**Set task**
In the records below, find the line that contains "Mask anything matching". Retype that line and all the lines after it through the end, leaving out the pictures.

**Material for this task**
════════
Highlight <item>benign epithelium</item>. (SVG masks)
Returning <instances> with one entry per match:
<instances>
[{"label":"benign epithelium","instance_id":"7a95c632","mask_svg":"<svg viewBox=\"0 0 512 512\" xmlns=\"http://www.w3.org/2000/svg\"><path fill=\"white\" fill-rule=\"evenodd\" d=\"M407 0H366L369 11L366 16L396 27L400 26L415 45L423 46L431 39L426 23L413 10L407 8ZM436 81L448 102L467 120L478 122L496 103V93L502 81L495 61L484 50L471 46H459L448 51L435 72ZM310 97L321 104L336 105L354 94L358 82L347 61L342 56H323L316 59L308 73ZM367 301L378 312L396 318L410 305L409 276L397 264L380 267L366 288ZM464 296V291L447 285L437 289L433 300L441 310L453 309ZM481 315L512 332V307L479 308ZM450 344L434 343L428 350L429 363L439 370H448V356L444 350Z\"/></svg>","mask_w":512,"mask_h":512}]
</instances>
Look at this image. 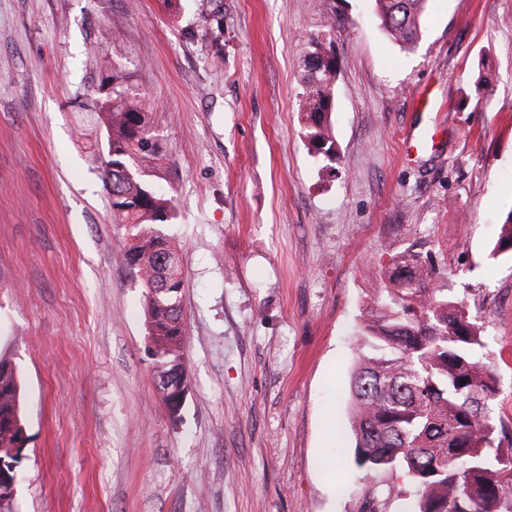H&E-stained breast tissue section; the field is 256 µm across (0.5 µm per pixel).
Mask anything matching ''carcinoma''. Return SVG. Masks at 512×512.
<instances>
[{"label":"carcinoma","instance_id":"obj_1","mask_svg":"<svg viewBox=\"0 0 512 512\" xmlns=\"http://www.w3.org/2000/svg\"><path fill=\"white\" fill-rule=\"evenodd\" d=\"M381 28L409 45L420 35L427 0H374ZM338 63L333 50L309 42L303 59L300 111L304 137L315 156L336 154L331 116ZM112 71V97L98 105L112 168L102 169L112 220L125 226L126 263L146 289L148 335L154 337L155 368L185 362L182 292L158 296L160 258L177 254L163 226L177 219L175 199L151 181L160 147L143 101L120 88ZM493 253L512 258V210L500 223ZM444 268L418 251L397 256L378 272L379 282L358 335L369 352L351 375L349 436L353 462L367 484L362 512L379 500L411 499V512H499L504 484L498 455L495 397L486 393L494 376L483 366L486 344L479 312L448 294ZM18 370L0 372V449L23 422ZM470 469L457 478L459 460ZM404 472L405 488L384 479Z\"/></svg>","mask_w":512,"mask_h":512}]
</instances>
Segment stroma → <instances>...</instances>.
<instances>
[{"label":"stroma","mask_w":512,"mask_h":512,"mask_svg":"<svg viewBox=\"0 0 512 512\" xmlns=\"http://www.w3.org/2000/svg\"><path fill=\"white\" fill-rule=\"evenodd\" d=\"M311 38L339 62L329 172L300 116ZM111 49L177 199L175 420L94 157ZM511 210L512 0H428L409 47L374 0H0V357L28 435L0 512H360L355 331L408 250L479 311L512 453Z\"/></svg>","instance_id":"1"}]
</instances>
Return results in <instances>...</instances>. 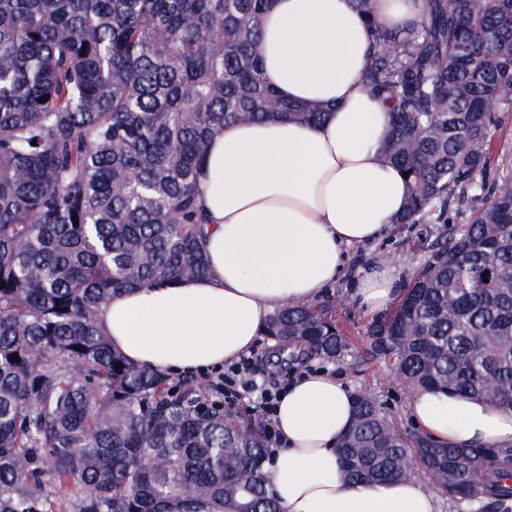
════════
**Reply to the exercise**
Mask anything matching ''carcinoma''. Return SVG. Masks at 512×512.
<instances>
[{"label":"carcinoma","instance_id":"obj_1","mask_svg":"<svg viewBox=\"0 0 512 512\" xmlns=\"http://www.w3.org/2000/svg\"><path fill=\"white\" fill-rule=\"evenodd\" d=\"M381 28L409 45L420 35L427 0H374ZM338 63L333 50L309 42L303 59L300 111L304 137L315 156L336 154L331 116ZM112 71V97L98 105L112 168L102 169L112 220L125 226L126 263L146 289L148 335L154 337L155 368L185 362L182 292L158 296L160 258L177 254L163 226L177 219L175 199L151 181L160 147L143 101L120 88ZM493 253L512 258V210L500 223ZM444 268L418 251L397 256L378 272L379 282L358 335L369 352L351 375L349 436L353 462L367 484L362 512L379 500L411 499V512H499L504 484L498 455L495 397L486 393L494 376L483 366L486 344L479 312L448 294ZM18 370L0 372V449L23 422ZM470 469L457 478L459 460ZM404 472L405 488L384 479Z\"/></svg>","mask_w":512,"mask_h":512}]
</instances>
Segment stroma → <instances>...</instances>.
<instances>
[{"label":"stroma","mask_w":512,"mask_h":512,"mask_svg":"<svg viewBox=\"0 0 512 512\" xmlns=\"http://www.w3.org/2000/svg\"><path fill=\"white\" fill-rule=\"evenodd\" d=\"M311 38L339 62L329 172L300 116ZM111 49L177 199L175 420L94 157ZM511 210L512 0H428L409 47L374 0H0V357L28 435L0 512H360L355 331L408 250L479 311L512 453Z\"/></svg>","instance_id":"1"}]
</instances>
Return results in <instances>...</instances>. 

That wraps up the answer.